__Work required__:
Repeat, word for word, each of the records shown below, without their pictures.

Coordinate-based object records:
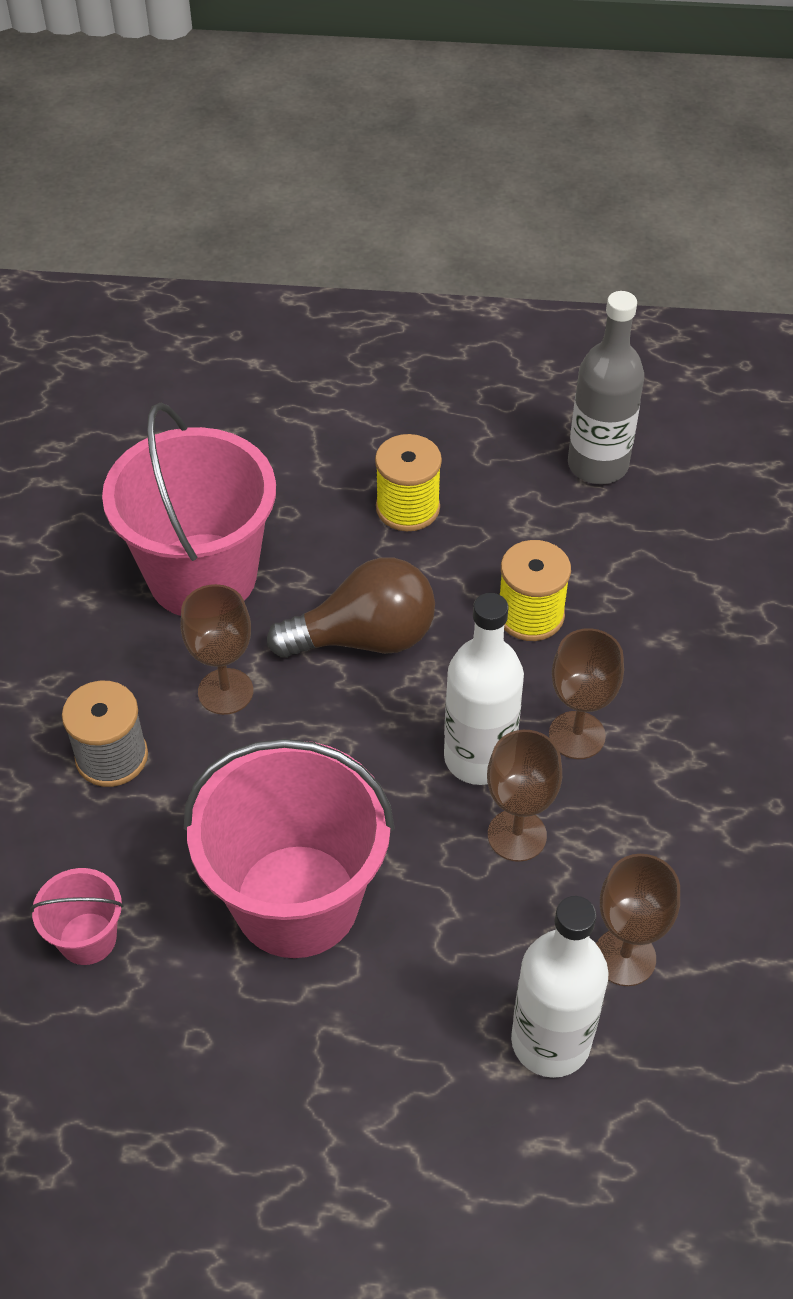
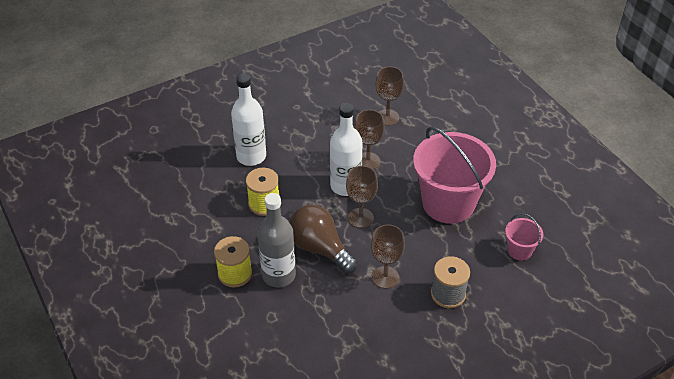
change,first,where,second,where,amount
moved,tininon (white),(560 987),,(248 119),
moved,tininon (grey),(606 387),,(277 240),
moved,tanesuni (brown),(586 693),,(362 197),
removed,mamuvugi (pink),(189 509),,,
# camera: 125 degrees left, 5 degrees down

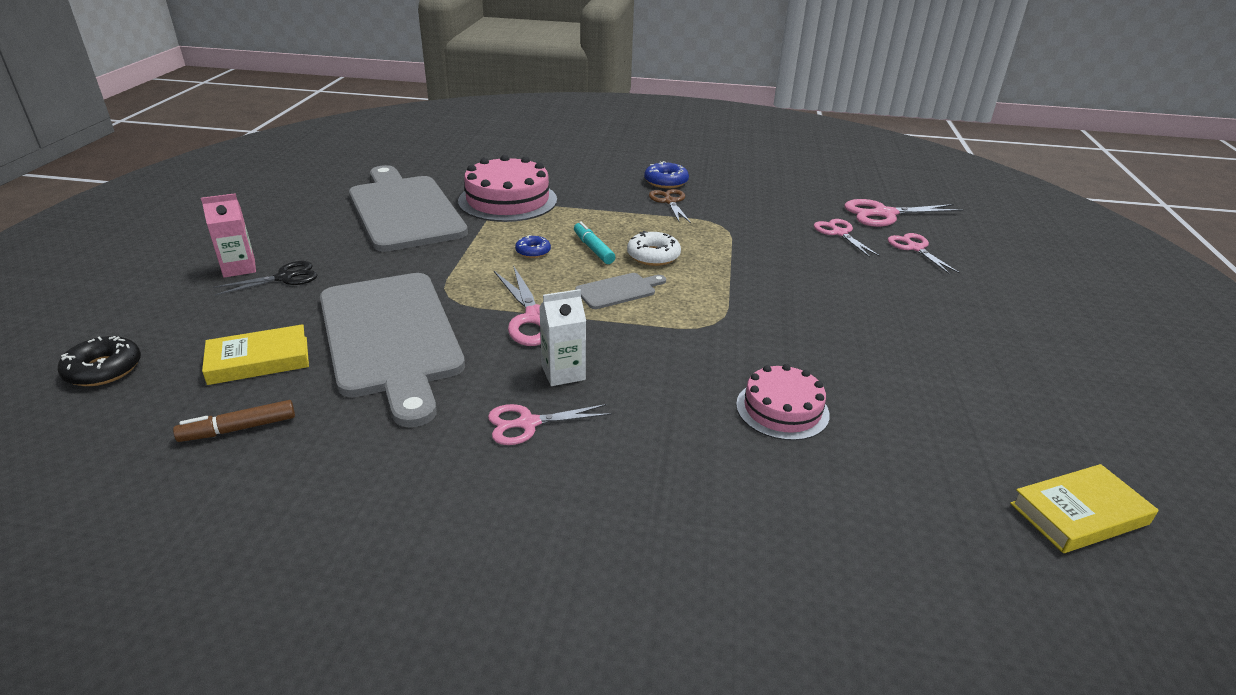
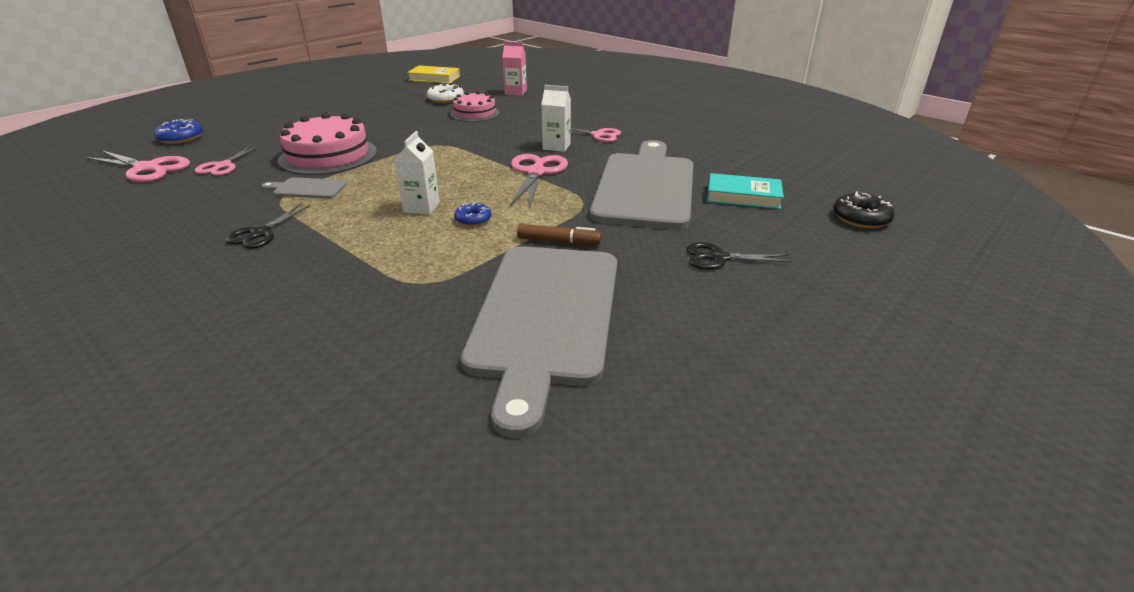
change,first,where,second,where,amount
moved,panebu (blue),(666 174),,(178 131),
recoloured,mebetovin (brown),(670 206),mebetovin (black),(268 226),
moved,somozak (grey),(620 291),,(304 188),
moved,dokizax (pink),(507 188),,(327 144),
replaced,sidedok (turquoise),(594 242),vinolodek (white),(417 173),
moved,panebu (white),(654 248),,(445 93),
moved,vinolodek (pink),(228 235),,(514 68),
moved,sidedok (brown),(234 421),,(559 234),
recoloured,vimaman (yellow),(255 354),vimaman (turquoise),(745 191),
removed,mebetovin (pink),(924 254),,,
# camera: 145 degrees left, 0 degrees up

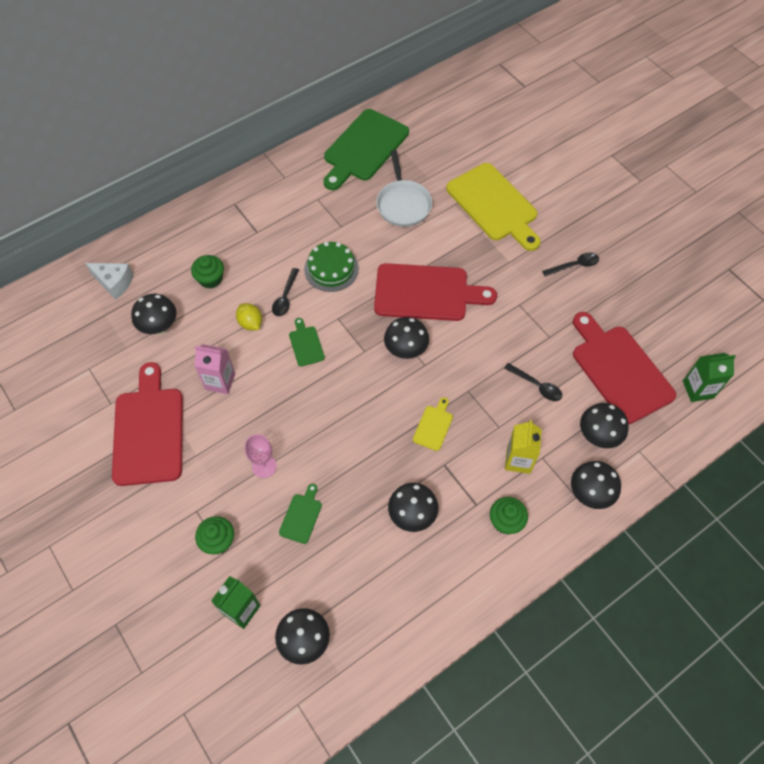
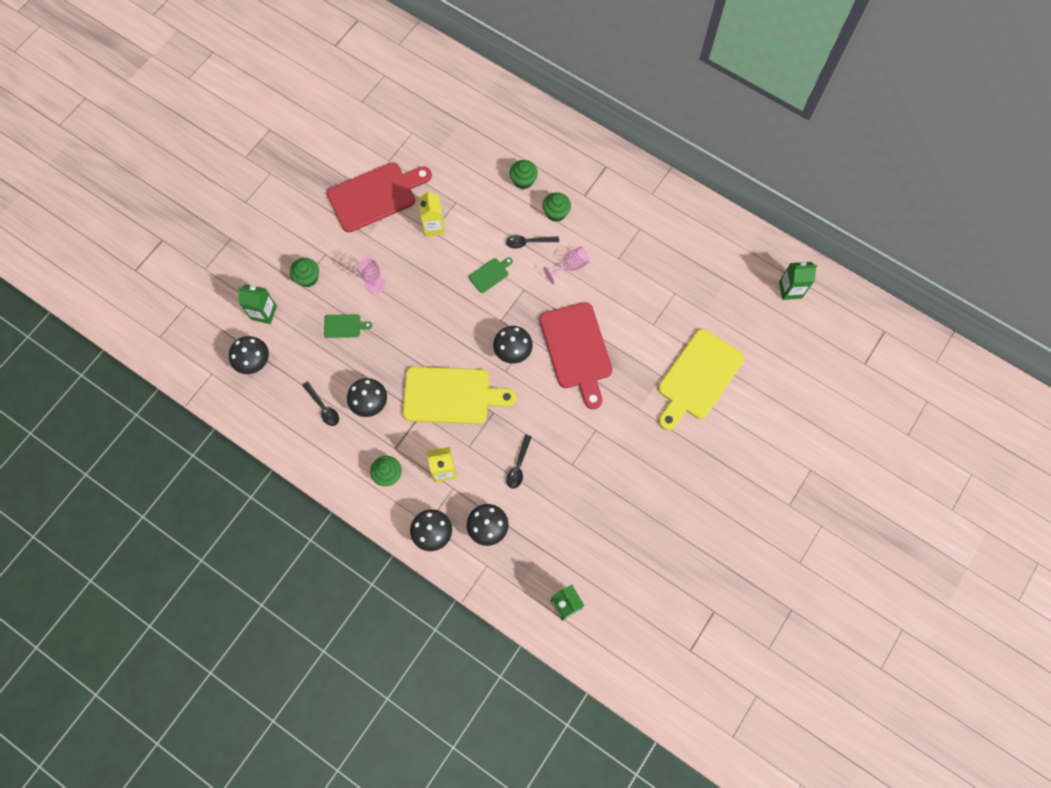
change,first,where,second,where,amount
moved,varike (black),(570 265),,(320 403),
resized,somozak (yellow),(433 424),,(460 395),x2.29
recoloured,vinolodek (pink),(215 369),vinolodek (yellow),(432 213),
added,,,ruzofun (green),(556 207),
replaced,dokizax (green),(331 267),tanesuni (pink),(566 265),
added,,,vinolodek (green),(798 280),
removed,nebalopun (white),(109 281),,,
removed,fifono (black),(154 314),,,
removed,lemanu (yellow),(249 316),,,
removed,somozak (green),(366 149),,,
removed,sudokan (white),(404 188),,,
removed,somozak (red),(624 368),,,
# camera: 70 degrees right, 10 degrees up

__Response to this task__:
change,first,where,second,where,amount
moved,tininon (white),(560 987),,(248 119),
moved,tininon (grey),(606 387),,(277 240),
moved,tanesuni (brown),(586 693),,(362 197),
removed,mamuvugi (pink),(189 509),,,
# camera: 125 degrees left, 5 degrees down

change,first,where,second,where,amount
moved,panebu (blue),(666 174),,(178 131),
recoloured,mebetovin (brown),(670 206),mebetovin (black),(268 226),
moved,somozak (grey),(620 291),,(304 188),
moved,dokizax (pink),(507 188),,(327 144),
replaced,sidedok (turquoise),(594 242),vinolodek (white),(417 173),
moved,panebu (white),(654 248),,(445 93),
moved,vinolodek (pink),(228 235),,(514 68),
moved,sidedok (brown),(234 421),,(559 234),
recoloured,vimaman (yellow),(255 354),vimaman (turquoise),(745 191),
removed,mebetovin (pink),(924 254),,,
# camera: 145 degrees left, 0 degrees up

change,first,where,second,where,amount
moved,varike (black),(570 265),,(320 403),
resized,somozak (yellow),(433 424),,(460 395),x2.29
recoloured,vinolodek (pink),(215 369),vinolodek (yellow),(432 213),
added,,,ruzofun (green),(556 207),
replaced,dokizax (green),(331 267),tanesuni (pink),(566 265),
added,,,vinolodek (green),(798 280),
removed,nebalopun (white),(109 281),,,
removed,fifono (black),(154 314),,,
removed,lemanu (yellow),(249 316),,,
removed,somozak (green),(366 149),,,
removed,sudokan (white),(404 188),,,
removed,somozak (red),(624 368),,,
# camera: 70 degrees right, 10 degrees up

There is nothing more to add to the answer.